#### Task objective:
Repeat exactly, and only, the lines of the entries below from the one with "C2: 47pF (GND, U2/XIN) -> 47pF (3V3, GND)" through the one with "D2: LED orange (A GND, K U2/P1.3) -> none", both ends included.

#### Data shown:

******************************

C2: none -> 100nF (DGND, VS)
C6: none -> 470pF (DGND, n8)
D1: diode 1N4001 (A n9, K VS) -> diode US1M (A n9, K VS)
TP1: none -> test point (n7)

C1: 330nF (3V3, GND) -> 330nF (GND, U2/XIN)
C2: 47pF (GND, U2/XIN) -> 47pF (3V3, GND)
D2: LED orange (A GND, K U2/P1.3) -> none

******************************

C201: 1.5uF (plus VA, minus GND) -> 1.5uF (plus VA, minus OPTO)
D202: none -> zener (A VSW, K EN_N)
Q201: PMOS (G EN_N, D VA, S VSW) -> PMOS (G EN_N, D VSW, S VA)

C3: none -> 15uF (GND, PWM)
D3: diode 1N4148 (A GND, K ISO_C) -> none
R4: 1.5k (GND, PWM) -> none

******************************

#### Answer space:
C2: 47pF (GND, U2/XIN) -> 47pF (3V3, GND)
D2: LED orange (A GND, K U2/P1.3) -> none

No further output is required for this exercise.